- About this task
The listing below is to be duplicated exactly, with every picture omitted.
━━━ Supplied material
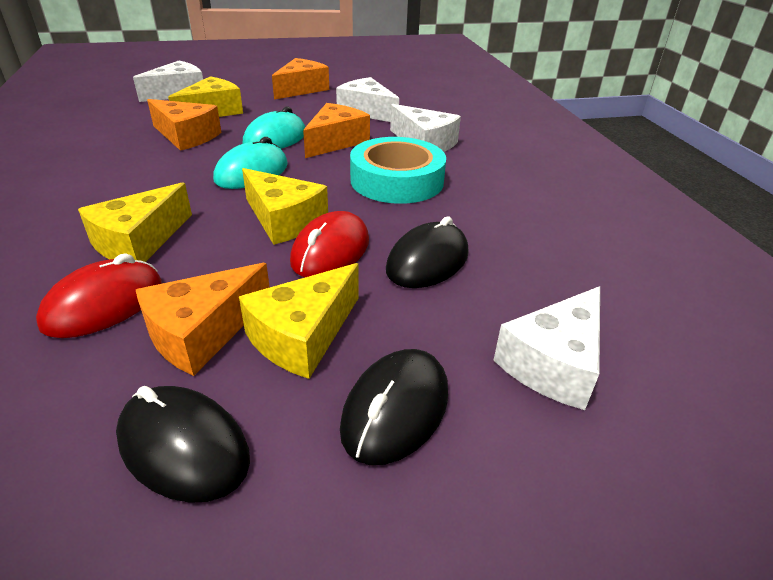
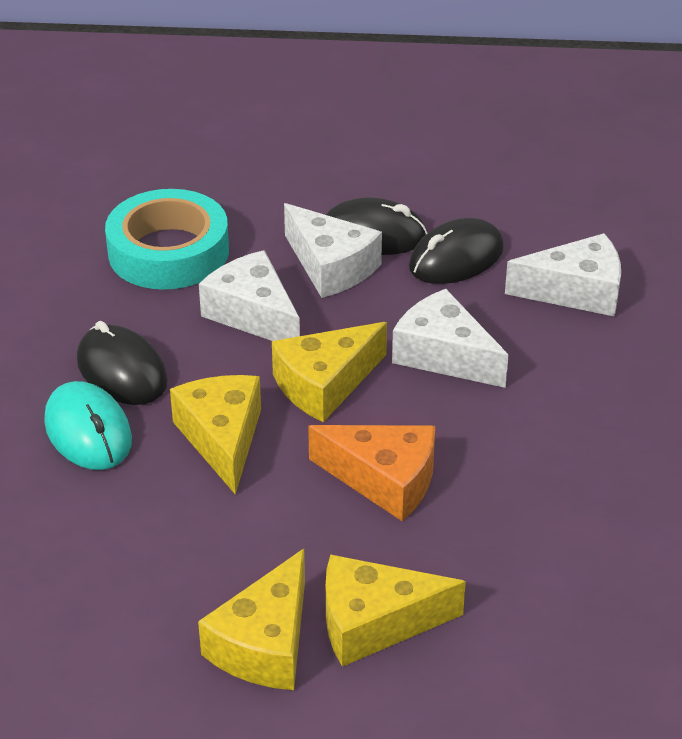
orange cheese: 4 -> 1
red mouse: 2 -> 0
turquoise mouse: 2 -> 1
━━━━━━
- Response to this task
orange cheese: 4 -> 1
red mouse: 2 -> 0
turquoise mouse: 2 -> 1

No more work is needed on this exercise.